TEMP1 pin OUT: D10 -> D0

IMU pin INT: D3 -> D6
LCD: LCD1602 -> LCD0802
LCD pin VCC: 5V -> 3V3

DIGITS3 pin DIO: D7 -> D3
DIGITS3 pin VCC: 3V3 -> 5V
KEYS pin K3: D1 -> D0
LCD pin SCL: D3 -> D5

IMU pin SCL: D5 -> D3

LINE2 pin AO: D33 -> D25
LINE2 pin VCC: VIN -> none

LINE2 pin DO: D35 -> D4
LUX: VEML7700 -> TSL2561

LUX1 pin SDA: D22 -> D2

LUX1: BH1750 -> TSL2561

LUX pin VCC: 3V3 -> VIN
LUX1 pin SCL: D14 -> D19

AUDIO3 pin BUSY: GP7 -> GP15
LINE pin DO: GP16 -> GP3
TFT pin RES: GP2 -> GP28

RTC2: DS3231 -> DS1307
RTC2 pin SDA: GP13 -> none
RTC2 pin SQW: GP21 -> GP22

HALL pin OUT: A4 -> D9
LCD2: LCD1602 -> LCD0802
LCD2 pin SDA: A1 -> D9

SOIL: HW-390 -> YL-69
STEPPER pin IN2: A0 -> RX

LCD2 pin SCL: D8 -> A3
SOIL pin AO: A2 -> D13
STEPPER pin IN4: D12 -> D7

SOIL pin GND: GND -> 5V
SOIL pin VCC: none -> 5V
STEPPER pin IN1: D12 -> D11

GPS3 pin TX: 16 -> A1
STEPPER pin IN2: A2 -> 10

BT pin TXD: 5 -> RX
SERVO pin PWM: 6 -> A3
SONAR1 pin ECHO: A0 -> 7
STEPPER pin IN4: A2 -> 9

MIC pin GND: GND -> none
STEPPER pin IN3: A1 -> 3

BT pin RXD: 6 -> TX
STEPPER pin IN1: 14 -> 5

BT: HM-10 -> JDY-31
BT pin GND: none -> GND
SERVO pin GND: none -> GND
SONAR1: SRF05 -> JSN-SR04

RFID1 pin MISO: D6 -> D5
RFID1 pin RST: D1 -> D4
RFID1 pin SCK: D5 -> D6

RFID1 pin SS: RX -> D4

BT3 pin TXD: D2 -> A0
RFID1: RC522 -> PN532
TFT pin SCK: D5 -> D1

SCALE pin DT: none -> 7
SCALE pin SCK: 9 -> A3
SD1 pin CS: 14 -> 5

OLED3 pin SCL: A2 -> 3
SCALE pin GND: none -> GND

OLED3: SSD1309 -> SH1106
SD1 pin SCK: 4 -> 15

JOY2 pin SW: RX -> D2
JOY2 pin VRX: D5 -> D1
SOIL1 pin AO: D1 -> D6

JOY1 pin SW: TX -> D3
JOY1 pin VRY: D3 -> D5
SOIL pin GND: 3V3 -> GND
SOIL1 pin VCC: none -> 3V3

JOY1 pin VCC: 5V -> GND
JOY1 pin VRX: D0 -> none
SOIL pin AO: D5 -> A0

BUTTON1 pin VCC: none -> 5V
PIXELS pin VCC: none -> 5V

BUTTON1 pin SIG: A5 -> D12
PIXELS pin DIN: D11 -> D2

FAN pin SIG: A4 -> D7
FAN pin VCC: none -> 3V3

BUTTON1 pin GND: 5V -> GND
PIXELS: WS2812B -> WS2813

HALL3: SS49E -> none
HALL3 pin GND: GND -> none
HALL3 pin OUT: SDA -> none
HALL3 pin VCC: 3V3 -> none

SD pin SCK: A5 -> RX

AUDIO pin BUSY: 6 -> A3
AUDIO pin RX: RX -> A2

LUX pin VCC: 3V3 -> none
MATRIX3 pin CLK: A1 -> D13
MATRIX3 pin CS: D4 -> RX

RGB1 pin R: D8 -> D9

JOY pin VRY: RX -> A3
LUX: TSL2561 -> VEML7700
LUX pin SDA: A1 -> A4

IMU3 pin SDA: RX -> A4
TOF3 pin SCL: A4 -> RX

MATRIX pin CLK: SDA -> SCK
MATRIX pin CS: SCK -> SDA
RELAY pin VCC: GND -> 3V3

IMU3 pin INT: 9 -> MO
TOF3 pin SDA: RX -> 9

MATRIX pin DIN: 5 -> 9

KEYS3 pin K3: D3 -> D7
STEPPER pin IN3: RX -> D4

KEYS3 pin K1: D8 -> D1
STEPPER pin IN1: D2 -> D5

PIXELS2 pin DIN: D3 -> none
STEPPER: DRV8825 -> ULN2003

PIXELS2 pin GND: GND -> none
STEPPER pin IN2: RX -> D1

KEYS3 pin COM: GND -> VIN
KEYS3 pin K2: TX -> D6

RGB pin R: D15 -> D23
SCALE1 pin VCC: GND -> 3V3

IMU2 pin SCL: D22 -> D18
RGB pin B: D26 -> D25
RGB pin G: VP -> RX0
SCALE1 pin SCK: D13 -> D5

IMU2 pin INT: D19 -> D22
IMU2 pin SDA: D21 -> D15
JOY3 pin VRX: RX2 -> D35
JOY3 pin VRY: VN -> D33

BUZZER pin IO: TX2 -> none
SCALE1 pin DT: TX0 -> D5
—————
EXERCISE
Write out each line exactly, starting with the line that contains "IMU2 pin SDA: D21 -> D15" and stopping after the last line of the data.

TASK ANSWER
IMU2 pin SDA: D21 -> D15
JOY3 pin VRX: RX2 -> D35
JOY3 pin VRY: VN -> D33

BUZZER pin IO: TX2 -> none
SCALE1 pin DT: TX0 -> D5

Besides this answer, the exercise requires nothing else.